**Task instructions:** Reproduce the data exactly; no word may be added or dropped.

── Supplied data

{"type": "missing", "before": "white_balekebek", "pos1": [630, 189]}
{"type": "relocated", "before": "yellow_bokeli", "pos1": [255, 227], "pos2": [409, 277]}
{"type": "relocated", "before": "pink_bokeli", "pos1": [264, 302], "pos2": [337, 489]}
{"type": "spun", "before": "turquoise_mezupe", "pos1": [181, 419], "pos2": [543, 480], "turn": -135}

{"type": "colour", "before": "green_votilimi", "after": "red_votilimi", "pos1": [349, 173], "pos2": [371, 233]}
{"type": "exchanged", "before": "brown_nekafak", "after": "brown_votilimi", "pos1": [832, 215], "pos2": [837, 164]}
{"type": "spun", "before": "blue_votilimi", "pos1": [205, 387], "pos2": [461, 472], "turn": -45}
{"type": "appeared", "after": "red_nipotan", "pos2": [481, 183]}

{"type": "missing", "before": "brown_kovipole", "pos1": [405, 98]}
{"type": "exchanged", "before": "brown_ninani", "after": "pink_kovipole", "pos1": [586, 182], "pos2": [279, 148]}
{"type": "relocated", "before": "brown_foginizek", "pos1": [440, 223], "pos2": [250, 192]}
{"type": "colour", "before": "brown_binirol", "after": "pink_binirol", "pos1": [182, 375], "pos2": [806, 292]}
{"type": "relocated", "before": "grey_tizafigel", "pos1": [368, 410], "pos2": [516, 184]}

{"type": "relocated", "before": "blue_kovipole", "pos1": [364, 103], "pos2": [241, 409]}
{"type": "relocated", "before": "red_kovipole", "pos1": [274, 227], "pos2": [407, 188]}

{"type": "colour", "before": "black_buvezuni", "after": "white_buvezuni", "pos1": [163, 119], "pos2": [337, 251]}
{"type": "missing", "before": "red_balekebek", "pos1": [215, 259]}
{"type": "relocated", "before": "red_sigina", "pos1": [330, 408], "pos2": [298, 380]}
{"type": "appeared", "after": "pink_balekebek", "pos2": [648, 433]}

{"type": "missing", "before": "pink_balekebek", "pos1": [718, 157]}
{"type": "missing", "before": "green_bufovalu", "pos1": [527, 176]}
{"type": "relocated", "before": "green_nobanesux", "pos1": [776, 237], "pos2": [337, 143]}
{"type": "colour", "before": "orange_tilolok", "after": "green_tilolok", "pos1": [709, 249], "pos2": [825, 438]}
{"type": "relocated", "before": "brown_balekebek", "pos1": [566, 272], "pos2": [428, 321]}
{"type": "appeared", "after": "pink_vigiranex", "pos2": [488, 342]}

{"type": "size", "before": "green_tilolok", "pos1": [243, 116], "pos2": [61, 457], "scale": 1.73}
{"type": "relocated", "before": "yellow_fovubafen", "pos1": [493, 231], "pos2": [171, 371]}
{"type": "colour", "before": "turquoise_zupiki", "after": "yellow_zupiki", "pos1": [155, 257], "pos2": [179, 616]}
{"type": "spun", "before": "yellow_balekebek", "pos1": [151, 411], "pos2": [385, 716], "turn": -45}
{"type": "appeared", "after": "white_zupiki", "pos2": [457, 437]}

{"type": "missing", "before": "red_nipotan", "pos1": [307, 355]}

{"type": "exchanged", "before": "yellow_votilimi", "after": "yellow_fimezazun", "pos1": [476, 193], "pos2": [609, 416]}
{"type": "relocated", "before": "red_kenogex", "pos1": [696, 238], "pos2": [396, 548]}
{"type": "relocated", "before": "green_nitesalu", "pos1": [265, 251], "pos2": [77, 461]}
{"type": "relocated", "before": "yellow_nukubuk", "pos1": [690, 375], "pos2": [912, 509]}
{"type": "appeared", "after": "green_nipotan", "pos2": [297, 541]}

────

**Task result:**
{"type": "missing", "before": "white_balekebek", "pos1": [630, 189]}
{"type": "relocated", "before": "yellow_bokeli", "pos1": [255, 227], "pos2": [409, 277]}
{"type": "relocated", "before": "pink_bokeli", "pos1": [264, 302], "pos2": [337, 489]}
{"type": "spun", "before": "turquoise_mezupe", "pos1": [181, 419], "pos2": [543, 480], "turn": -135}

{"type": "colour", "before": "green_votilimi", "after": "red_votilimi", "pos1": [349, 173], "pos2": [371, 233]}
{"type": "exchanged", "before": "brown_nekafak", "after": "brown_votilimi", "pos1": [832, 215], "pos2": [837, 164]}
{"type": "spun", "before": "blue_votilimi", "pos1": [205, 387], "pos2": [461, 472], "turn": -45}
{"type": "appeared", "after": "red_nipotan", "pos2": [481, 183]}

{"type": "missing", "before": "brown_kovipole", "pos1": [405, 98]}
{"type": "exchanged", "before": "brown_ninani", "after": "pink_kovipole", "pos1": [586, 182], "pos2": [279, 148]}
{"type": "relocated", "before": "brown_foginizek", "pos1": [440, 223], "pos2": [250, 192]}
{"type": "colour", "before": "brown_binirol", "after": "pink_binirol", "pos1": [182, 375], "pos2": [806, 292]}
{"type": "relocated", "before": "grey_tizafigel", "pos1": [368, 410], "pos2": [516, 184]}

{"type": "relocated", "before": "blue_kovipole", "pos1": [364, 103], "pos2": [241, 409]}
{"type": "relocated", "before": "red_kovipole", "pos1": [274, 227], "pos2": [407, 188]}

{"type": "colour", "before": "black_buvezuni", "after": "white_buvezuni", "pos1": [163, 119], "pos2": [337, 251]}
{"type": "missing", "before": "red_balekebek", "pos1": [215, 259]}
{"type": "relocated", "before": "red_sigina", "pos1": [330, 408], "pos2": [298, 380]}
{"type": "appeared", "after": "pink_balekebek", "pos2": [648, 433]}

{"type": "missing", "before": "pink_balekebek", "pos1": [718, 157]}
{"type": "missing", "before": "green_bufovalu", "pos1": [527, 176]}
{"type": "relocated", "before": "green_nobanesux", "pos1": [776, 237], "pos2": [337, 143]}
{"type": "colour", "before": "orange_tilolok", "after": "green_tilolok", "pos1": [709, 249], "pos2": [825, 438]}
{"type": "relocated", "before": "brown_balekebek", "pos1": [566, 272], "pos2": [428, 321]}
{"type": "appeared", "after": "pink_vigiranex", "pos2": [488, 342]}

{"type": "size", "before": "green_tilolok", "pos1": [243, 116], "pos2": [61, 457], "scale": 1.73}
{"type": "relocated", "before": "yellow_fovubafen", "pos1": [493, 231], "pos2": [171, 371]}
{"type": "colour", "before": "turquoise_zupiki", "after": "yellow_zupiki", "pos1": [155, 257], "pos2": [179, 616]}
{"type": "spun", "before": "yellow_balekebek", "pos1": [151, 411], "pos2": [385, 716], "turn": -45}
{"type": "appeared", "after": "white_zupiki", "pos2": [457, 437]}

{"type": "missing", "before": "red_nipotan", "pos1": [307, 355]}

{"type": "exchanged", "before": "yellow_votilimi", "after": "yellow_fimezazun", "pos1": [476, 193], "pos2": [609, 416]}
{"type": "relocated", "before": "red_kenogex", "pos1": [696, 238], "pos2": [396, 548]}
{"type": "relocated", "before": "green_nitesalu", "pos1": [265, 251], "pos2": [77, 461]}
{"type": "relocated", "before": "yellow_nukubuk", "pos1": [690, 375], "pos2": [912, 509]}
{"type": "appeared", "after": "green_nipotan", "pos2": [297, 541]}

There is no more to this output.